**Problem statement:**
In the records that follow, locate every line with "each" and extract it.

**Materials provided:**
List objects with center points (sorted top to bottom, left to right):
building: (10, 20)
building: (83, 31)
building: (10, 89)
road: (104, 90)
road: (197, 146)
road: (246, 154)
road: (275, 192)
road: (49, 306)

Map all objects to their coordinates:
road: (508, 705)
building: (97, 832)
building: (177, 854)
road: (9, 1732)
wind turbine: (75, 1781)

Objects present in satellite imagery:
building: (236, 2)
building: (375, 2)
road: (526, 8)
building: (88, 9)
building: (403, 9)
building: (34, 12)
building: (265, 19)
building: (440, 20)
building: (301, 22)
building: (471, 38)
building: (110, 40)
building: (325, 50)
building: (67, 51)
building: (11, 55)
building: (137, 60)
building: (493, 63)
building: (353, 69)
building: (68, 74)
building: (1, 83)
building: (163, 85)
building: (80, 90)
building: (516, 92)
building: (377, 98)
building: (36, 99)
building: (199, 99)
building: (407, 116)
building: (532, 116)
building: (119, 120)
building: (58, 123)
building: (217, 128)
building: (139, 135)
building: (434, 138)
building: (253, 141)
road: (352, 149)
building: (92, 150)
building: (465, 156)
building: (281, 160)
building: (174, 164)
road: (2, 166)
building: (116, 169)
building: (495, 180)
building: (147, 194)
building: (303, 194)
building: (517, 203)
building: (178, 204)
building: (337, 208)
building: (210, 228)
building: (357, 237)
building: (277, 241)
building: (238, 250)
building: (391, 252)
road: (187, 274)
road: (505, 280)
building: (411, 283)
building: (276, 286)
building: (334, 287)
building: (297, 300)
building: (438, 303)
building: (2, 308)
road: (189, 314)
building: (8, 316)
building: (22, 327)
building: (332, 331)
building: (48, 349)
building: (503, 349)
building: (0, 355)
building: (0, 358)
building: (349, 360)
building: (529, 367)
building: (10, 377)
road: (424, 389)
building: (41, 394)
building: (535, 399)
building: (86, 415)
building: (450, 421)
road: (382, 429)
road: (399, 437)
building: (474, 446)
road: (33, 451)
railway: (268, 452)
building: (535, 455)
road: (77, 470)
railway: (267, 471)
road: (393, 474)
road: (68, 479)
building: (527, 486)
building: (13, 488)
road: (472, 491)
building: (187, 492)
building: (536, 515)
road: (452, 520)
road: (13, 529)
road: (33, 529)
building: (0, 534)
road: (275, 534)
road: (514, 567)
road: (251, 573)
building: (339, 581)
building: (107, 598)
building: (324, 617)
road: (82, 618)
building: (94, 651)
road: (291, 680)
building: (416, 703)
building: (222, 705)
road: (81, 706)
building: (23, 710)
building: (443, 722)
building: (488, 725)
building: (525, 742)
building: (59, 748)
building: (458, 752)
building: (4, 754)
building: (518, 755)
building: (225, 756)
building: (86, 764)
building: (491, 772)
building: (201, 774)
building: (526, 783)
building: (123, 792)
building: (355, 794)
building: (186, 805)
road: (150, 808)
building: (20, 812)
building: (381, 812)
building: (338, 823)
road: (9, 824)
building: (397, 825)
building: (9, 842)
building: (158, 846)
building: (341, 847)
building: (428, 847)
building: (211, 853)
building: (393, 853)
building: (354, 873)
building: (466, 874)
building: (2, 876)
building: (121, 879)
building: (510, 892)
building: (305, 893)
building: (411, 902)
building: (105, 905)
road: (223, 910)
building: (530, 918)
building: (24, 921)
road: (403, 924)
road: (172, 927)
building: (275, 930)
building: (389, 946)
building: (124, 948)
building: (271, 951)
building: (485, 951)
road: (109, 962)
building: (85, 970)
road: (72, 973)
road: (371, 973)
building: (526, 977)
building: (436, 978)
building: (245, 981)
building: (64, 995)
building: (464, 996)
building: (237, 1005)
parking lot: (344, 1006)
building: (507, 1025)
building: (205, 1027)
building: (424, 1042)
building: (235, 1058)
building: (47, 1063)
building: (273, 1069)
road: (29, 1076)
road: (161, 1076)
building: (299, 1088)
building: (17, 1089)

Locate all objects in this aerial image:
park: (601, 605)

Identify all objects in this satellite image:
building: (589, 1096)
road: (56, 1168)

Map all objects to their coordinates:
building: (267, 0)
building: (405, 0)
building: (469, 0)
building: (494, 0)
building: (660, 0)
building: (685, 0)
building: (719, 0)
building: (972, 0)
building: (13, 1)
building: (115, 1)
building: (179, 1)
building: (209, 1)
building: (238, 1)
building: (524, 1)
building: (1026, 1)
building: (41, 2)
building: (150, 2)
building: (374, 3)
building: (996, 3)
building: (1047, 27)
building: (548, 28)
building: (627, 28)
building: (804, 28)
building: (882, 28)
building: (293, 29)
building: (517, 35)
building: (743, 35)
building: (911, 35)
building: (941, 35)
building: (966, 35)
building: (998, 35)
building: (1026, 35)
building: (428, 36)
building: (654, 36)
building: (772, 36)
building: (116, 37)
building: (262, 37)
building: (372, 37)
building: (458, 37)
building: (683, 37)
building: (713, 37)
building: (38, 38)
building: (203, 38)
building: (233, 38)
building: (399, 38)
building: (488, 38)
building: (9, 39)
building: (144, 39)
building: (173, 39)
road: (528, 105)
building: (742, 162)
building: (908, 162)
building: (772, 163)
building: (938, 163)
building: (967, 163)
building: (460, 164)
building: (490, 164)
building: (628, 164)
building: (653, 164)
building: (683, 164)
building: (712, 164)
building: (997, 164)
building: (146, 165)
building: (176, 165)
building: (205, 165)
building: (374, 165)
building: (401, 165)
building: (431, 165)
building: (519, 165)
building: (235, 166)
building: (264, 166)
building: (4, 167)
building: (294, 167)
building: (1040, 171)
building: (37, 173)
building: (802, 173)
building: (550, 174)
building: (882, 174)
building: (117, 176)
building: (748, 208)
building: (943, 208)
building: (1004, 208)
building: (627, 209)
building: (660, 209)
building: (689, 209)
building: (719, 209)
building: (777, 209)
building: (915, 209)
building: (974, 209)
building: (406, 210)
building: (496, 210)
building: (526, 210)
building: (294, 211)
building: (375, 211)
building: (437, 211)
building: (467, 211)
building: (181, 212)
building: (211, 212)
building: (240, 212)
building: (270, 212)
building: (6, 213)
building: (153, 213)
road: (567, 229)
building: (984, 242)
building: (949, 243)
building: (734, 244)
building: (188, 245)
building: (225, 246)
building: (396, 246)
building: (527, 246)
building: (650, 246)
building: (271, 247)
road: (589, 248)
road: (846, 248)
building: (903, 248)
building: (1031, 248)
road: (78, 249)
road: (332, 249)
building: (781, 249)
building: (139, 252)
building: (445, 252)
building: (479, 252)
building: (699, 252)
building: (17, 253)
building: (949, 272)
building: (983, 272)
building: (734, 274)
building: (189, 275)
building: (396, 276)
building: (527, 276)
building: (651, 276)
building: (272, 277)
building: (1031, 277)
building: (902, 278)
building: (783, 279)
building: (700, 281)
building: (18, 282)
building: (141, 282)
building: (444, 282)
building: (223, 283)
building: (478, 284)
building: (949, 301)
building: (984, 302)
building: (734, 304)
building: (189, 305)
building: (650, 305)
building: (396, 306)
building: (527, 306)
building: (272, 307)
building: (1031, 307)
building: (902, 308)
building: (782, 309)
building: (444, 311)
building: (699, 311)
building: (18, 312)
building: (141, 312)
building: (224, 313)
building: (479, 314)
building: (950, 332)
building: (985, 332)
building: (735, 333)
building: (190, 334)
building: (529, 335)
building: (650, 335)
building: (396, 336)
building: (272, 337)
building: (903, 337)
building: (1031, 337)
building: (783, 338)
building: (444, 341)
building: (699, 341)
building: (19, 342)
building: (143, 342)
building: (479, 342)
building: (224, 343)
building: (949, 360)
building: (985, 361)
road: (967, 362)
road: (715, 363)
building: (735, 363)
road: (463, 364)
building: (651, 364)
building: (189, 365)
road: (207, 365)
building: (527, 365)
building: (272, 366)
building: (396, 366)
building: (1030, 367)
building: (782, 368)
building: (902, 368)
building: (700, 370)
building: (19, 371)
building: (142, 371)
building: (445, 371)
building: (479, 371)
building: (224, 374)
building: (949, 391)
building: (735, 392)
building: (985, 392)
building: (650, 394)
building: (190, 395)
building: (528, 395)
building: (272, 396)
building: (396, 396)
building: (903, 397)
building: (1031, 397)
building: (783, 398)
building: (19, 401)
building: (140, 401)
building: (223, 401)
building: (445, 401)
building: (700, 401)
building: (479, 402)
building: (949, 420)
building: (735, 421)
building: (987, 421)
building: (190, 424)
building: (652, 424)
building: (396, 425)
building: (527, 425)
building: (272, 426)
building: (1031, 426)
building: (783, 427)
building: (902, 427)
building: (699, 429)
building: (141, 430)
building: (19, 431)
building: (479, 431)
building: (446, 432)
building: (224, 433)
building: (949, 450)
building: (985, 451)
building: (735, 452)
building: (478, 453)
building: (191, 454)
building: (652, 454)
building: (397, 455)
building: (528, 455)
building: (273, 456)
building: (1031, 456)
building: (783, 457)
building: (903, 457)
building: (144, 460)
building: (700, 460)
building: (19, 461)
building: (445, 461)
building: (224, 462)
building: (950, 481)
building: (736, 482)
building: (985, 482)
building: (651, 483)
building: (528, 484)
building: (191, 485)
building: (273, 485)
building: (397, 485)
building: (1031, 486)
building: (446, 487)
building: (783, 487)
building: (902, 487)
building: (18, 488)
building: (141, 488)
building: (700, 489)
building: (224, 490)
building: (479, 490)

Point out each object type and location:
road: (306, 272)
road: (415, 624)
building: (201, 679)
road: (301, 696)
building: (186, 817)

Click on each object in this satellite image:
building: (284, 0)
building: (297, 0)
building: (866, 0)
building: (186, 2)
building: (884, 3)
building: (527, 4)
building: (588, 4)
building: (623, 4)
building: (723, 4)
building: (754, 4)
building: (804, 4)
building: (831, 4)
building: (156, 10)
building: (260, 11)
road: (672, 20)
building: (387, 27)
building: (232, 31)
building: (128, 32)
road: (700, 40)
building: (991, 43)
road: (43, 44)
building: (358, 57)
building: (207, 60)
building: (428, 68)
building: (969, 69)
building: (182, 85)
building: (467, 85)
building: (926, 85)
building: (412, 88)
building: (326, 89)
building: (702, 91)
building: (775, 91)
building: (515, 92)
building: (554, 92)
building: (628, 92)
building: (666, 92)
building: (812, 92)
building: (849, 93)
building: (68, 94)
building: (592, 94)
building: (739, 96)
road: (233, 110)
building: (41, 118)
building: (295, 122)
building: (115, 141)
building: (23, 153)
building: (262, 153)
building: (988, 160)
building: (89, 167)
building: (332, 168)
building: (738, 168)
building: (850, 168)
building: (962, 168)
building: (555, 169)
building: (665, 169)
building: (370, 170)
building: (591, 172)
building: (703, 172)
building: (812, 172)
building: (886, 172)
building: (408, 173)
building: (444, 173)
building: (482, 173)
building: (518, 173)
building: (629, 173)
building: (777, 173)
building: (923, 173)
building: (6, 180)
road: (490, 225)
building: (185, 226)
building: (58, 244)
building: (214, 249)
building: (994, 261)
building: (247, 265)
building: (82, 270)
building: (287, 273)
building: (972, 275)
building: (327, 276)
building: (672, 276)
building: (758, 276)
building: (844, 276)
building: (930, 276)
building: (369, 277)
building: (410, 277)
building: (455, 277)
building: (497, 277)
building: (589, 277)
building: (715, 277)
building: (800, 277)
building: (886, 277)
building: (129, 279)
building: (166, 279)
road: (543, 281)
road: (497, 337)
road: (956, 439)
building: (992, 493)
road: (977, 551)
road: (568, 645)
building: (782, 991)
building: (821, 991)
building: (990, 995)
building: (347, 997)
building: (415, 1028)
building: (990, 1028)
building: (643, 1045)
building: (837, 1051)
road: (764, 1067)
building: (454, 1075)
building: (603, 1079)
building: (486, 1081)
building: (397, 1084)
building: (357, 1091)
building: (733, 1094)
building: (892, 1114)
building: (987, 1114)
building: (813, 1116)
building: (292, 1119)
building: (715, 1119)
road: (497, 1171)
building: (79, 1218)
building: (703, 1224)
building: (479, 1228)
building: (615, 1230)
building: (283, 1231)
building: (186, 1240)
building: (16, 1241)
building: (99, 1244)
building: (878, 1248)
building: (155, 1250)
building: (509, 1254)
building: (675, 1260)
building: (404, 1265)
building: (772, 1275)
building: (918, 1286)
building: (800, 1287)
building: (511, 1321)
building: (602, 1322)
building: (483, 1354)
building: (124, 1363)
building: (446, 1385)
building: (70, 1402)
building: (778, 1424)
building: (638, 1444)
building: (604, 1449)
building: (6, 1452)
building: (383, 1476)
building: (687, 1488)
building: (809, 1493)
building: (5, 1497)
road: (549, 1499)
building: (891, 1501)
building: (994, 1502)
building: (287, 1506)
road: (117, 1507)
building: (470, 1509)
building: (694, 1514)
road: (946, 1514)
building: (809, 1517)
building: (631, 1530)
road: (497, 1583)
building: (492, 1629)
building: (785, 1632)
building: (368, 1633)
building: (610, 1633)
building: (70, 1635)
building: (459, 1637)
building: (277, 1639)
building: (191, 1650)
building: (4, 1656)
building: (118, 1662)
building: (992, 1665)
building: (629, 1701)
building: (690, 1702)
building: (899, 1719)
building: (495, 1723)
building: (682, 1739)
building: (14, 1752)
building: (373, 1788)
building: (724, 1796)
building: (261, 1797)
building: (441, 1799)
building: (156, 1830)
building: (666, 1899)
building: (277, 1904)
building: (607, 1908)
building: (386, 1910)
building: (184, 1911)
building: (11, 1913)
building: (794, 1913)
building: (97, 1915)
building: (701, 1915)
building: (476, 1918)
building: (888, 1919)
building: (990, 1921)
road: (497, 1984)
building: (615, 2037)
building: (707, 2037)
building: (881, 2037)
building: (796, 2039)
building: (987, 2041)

**Answer to this task:**
Point out each object type and location:
Click on each object in this satellite image:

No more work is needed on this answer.